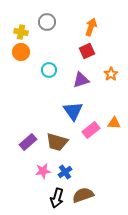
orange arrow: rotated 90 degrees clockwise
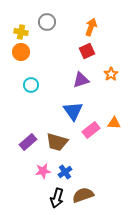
cyan circle: moved 18 px left, 15 px down
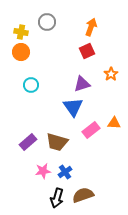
purple triangle: moved 1 px right, 4 px down
blue triangle: moved 4 px up
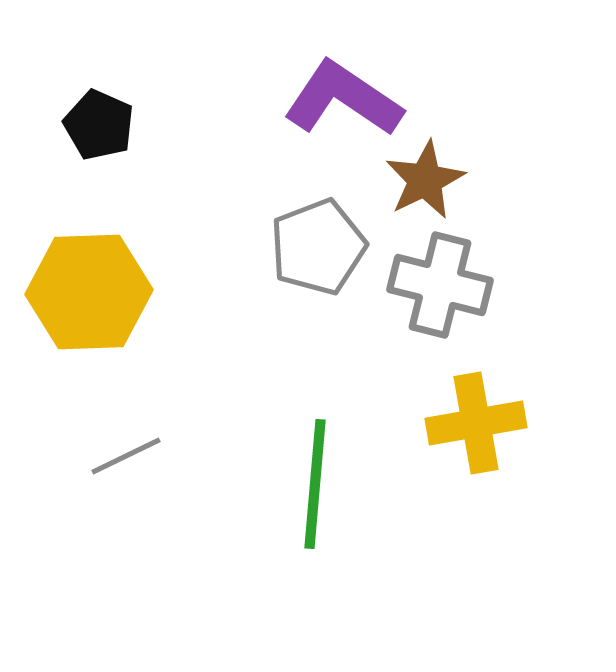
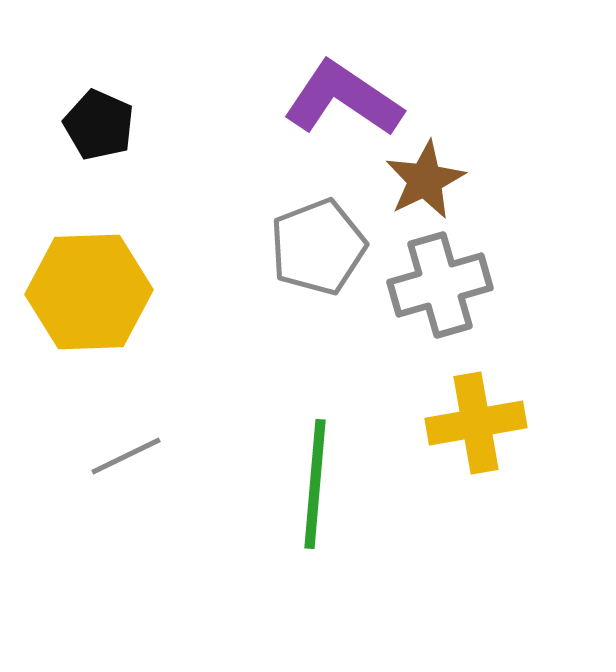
gray cross: rotated 30 degrees counterclockwise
..........
Format the records from the line with "purple triangle: moved 1 px right, 4 px down" up to and including the last line as a Markdown table with the columns Row and Line, numbering each row. Leave out the pictures and any blank lines.

| Row | Line |
|---|---|
| 1 | purple triangle: moved 1 px right, 4 px down |
| 2 | blue triangle: moved 4 px up |
| 3 | gray cross: rotated 30 degrees counterclockwise |